Image change detection data:
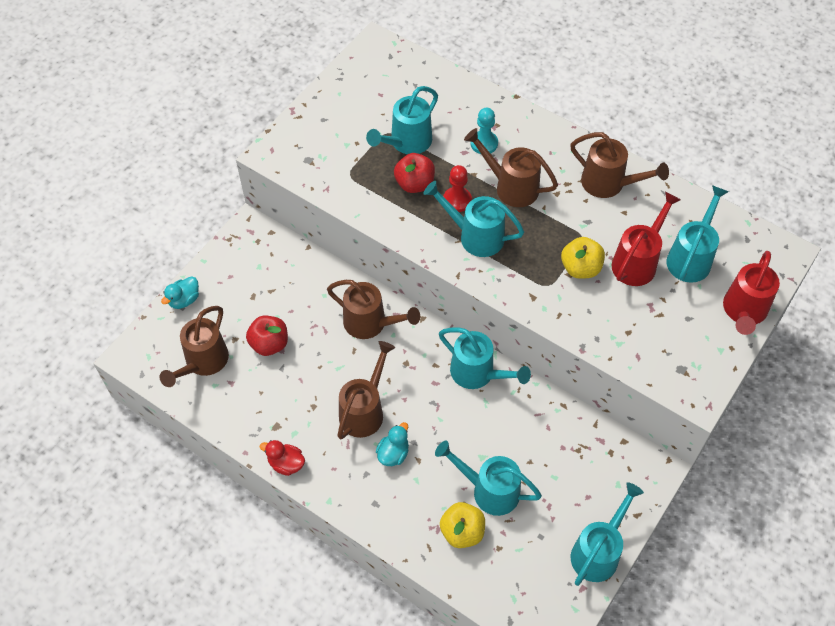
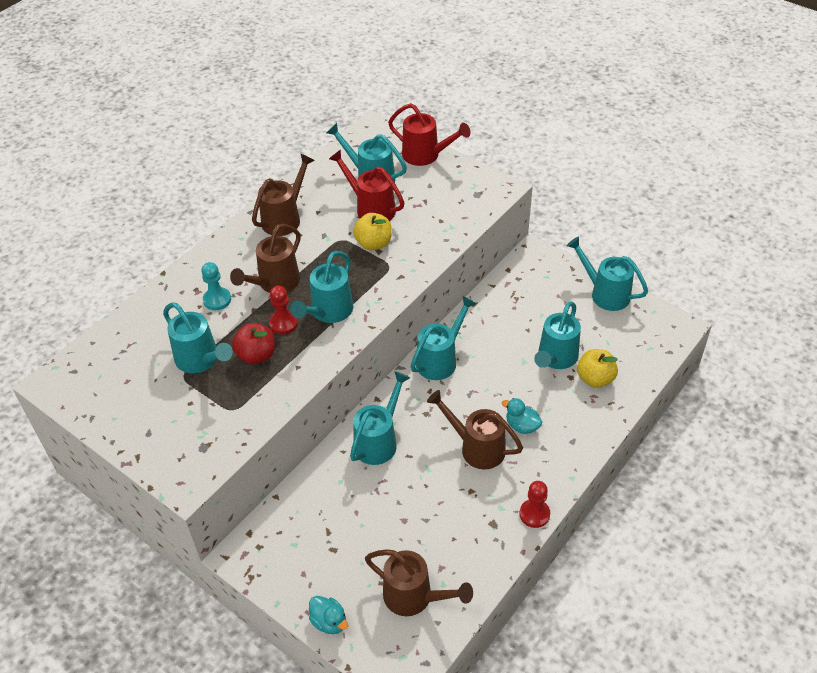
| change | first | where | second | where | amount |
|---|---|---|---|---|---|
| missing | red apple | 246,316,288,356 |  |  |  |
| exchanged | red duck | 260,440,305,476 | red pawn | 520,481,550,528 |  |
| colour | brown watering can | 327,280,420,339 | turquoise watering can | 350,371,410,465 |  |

The task - The line with "exchanged | red" and every line after it up to the end of the entries: output those exactly, and only those.

Exercise response -
| exchanged | red duck | 260,440,305,476 | red pawn | 520,481,550,528 |  |
| colour | brown watering can | 327,280,420,339 | turquoise watering can | 350,371,410,465 |  |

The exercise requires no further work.